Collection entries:

★ ★ ★ ★

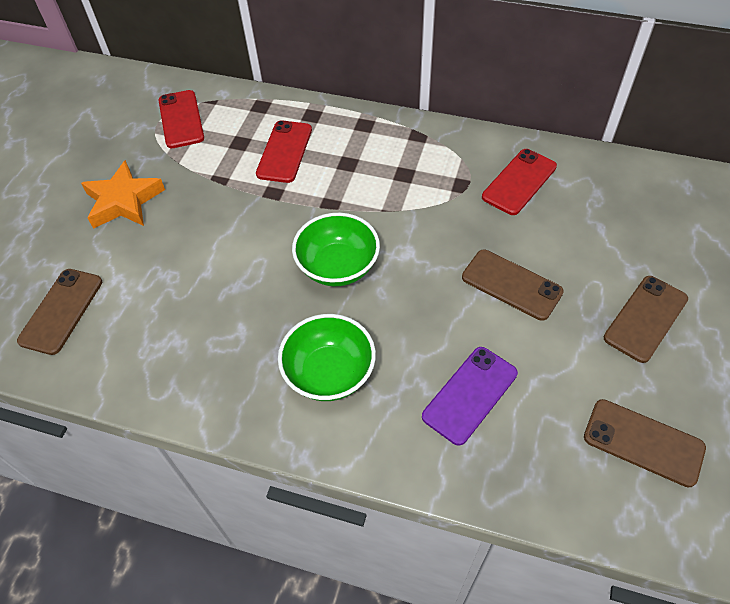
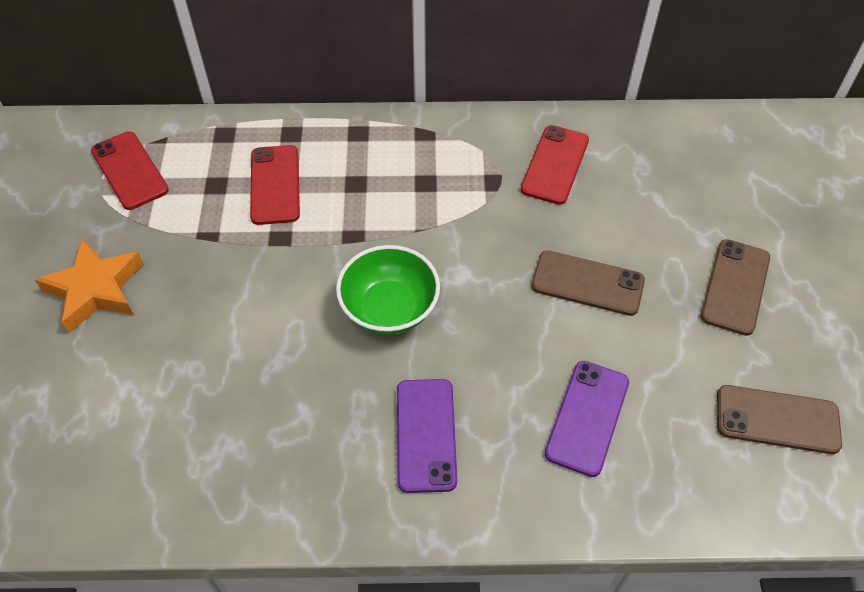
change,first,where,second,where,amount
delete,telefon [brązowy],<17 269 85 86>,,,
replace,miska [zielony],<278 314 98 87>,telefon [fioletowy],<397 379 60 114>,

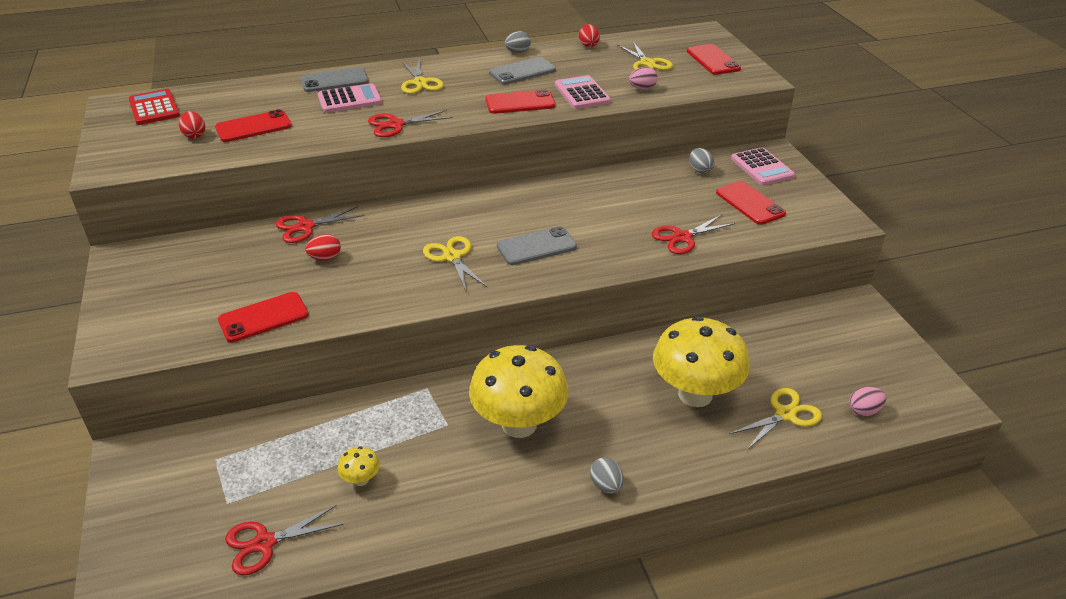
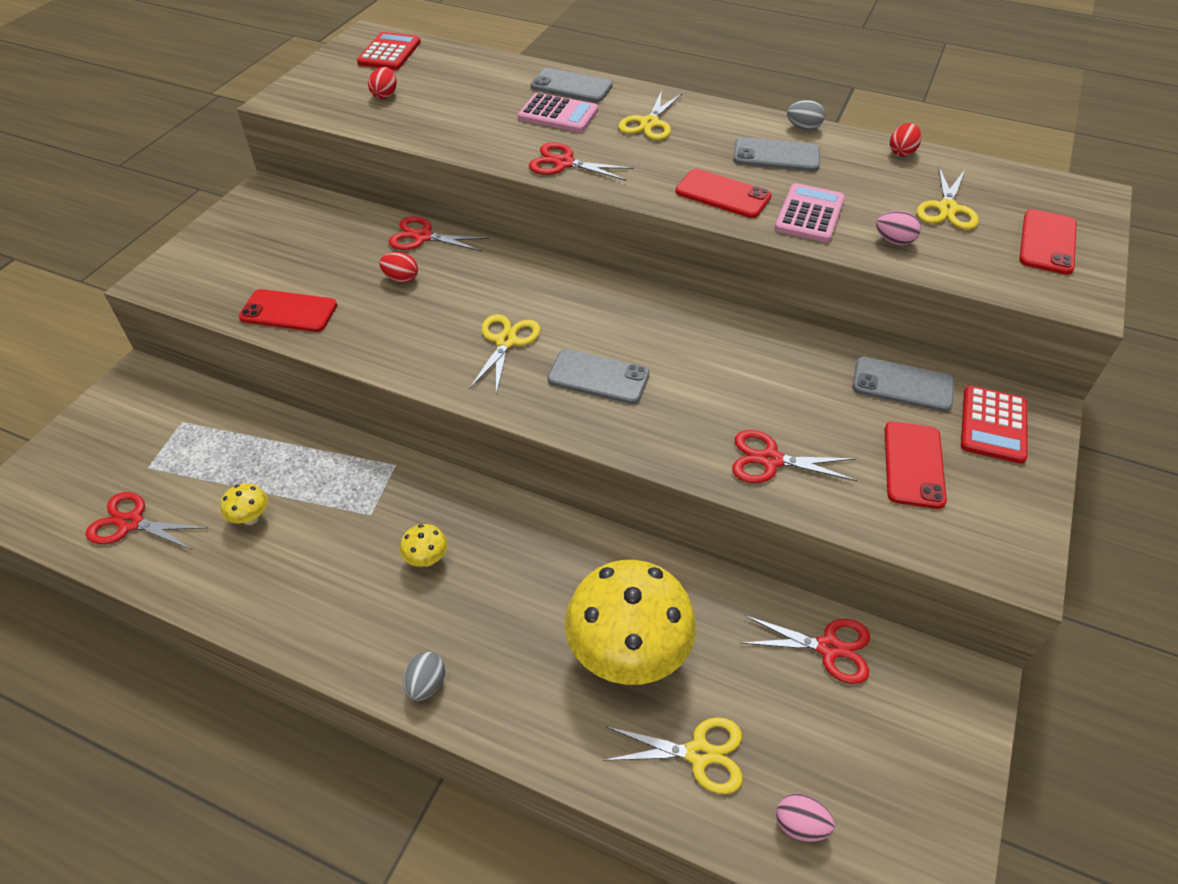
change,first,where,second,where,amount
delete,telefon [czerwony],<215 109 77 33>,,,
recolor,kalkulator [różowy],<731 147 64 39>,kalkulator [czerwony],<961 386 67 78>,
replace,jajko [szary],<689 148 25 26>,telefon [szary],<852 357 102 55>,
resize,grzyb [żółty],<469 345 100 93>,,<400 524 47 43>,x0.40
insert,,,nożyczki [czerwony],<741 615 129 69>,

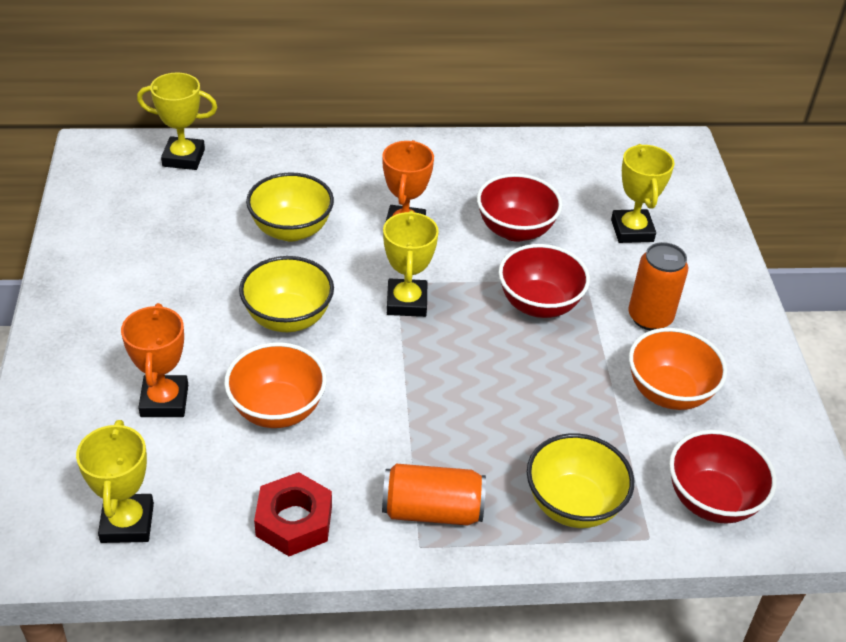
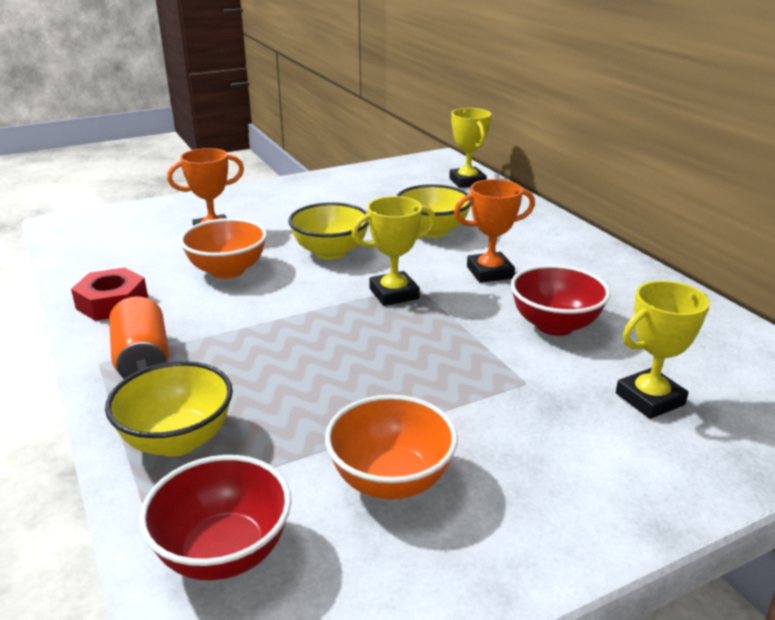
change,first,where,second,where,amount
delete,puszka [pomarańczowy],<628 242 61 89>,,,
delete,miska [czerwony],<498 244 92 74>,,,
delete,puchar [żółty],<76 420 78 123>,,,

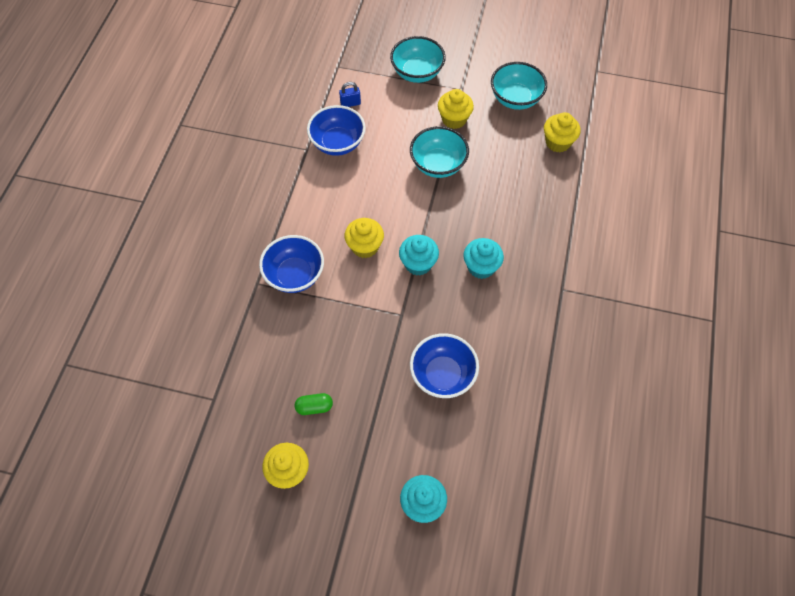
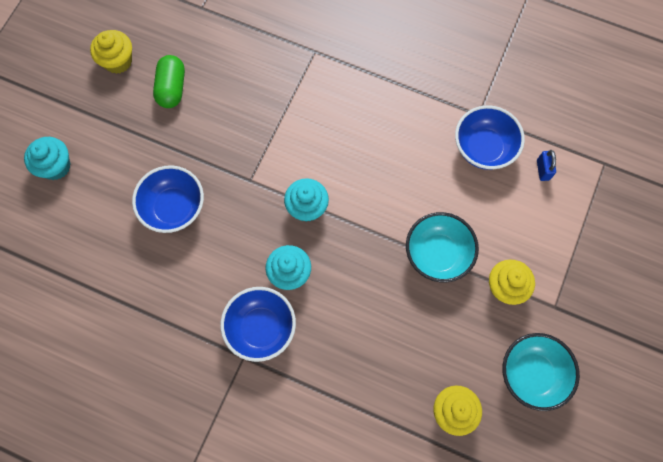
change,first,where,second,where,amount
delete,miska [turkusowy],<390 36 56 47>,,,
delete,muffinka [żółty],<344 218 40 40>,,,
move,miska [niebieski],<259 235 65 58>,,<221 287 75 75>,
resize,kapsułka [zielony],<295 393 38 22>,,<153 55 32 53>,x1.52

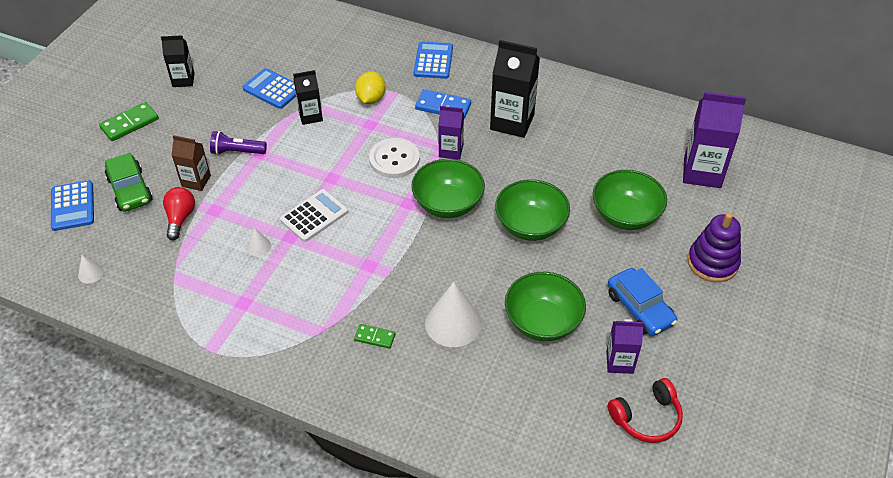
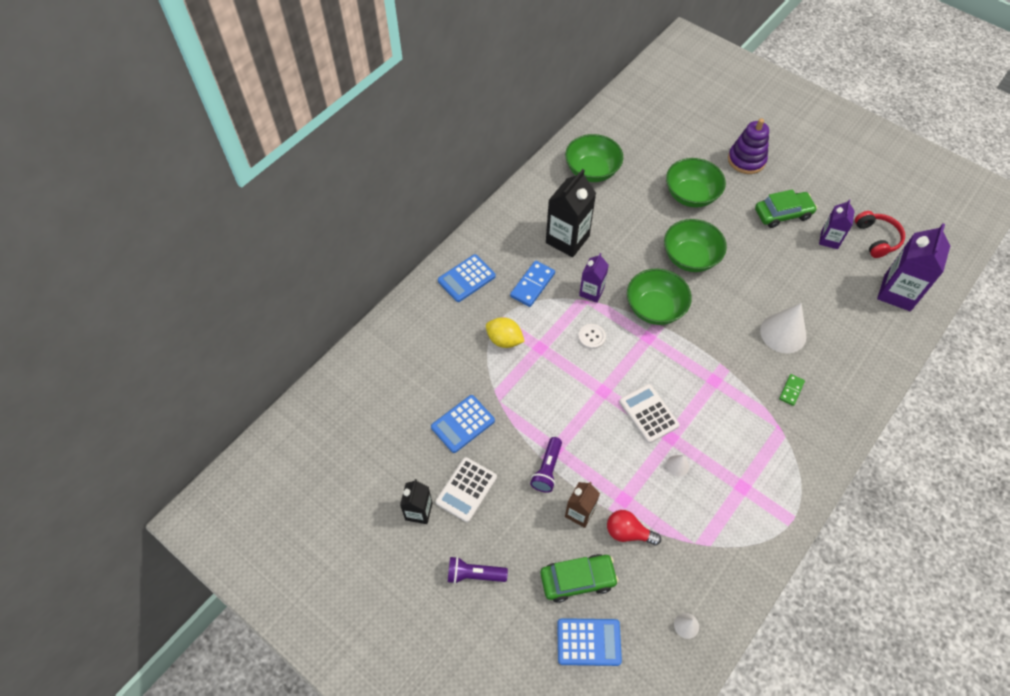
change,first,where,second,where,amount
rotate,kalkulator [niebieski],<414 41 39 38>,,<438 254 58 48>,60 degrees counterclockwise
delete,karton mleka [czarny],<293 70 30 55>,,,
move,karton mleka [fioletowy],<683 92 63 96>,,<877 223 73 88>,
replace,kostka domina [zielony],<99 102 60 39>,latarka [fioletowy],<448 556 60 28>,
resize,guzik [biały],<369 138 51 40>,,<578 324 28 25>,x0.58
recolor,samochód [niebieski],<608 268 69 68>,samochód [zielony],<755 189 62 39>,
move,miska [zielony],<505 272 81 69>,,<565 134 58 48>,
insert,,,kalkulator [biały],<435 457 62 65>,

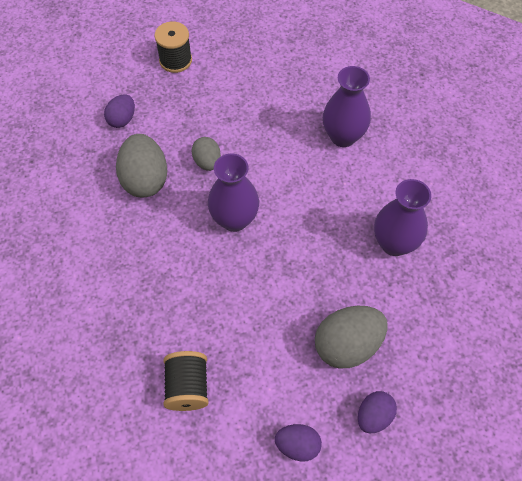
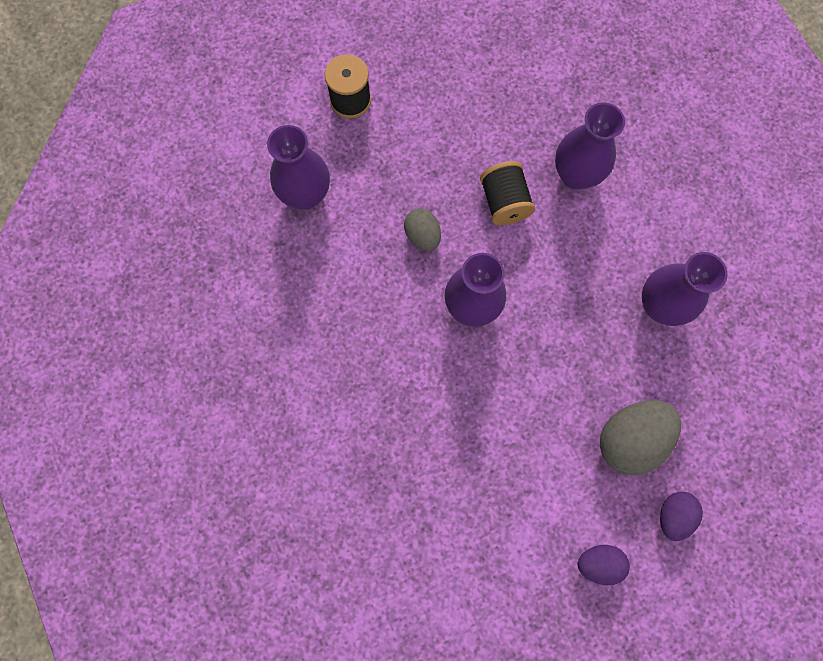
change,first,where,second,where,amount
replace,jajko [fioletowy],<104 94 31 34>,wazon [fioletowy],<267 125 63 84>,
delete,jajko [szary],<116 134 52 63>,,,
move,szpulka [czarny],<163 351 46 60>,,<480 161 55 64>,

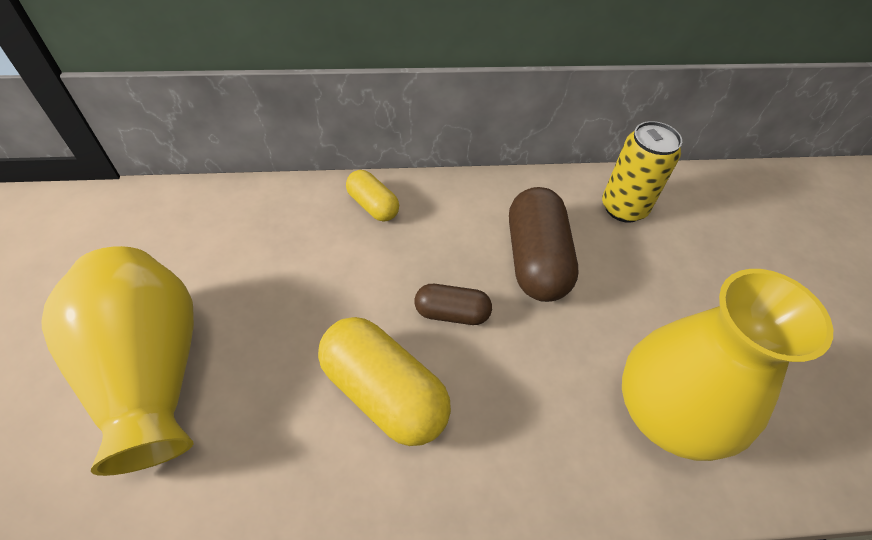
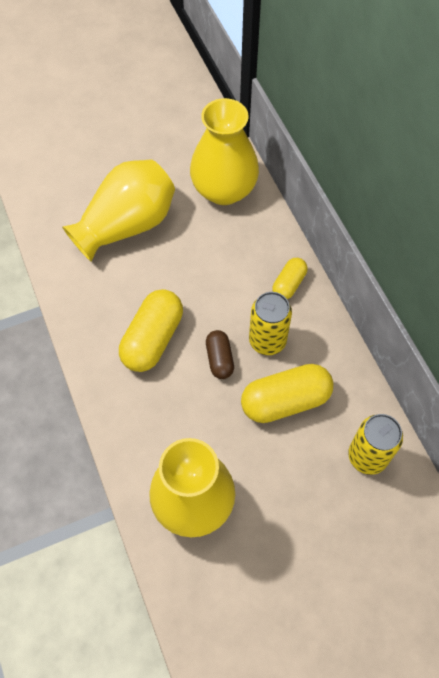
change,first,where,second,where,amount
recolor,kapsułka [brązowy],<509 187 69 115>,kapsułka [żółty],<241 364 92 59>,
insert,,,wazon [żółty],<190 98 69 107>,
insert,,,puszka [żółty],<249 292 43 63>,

★ ★ ★ ★

**What to produce**
Your task is to copy each line of the data above that holds "żółty".

**Solution**
resize,grzyb [żółty],<469 345 100 93>,,<400 524 47 43>,x0.40
delete,puchar [żółty],<76 420 78 123>,,,
delete,muffinka [żółty],<344 218 40 40>,,,
recolor,kapsułka [brązowy],<509 187 69 115>,kapsułka [żółty],<241 364 92 59>,
insert,,,wazon [żółty],<190 98 69 107>,
insert,,,puszka [żółty],<249 292 43 63>,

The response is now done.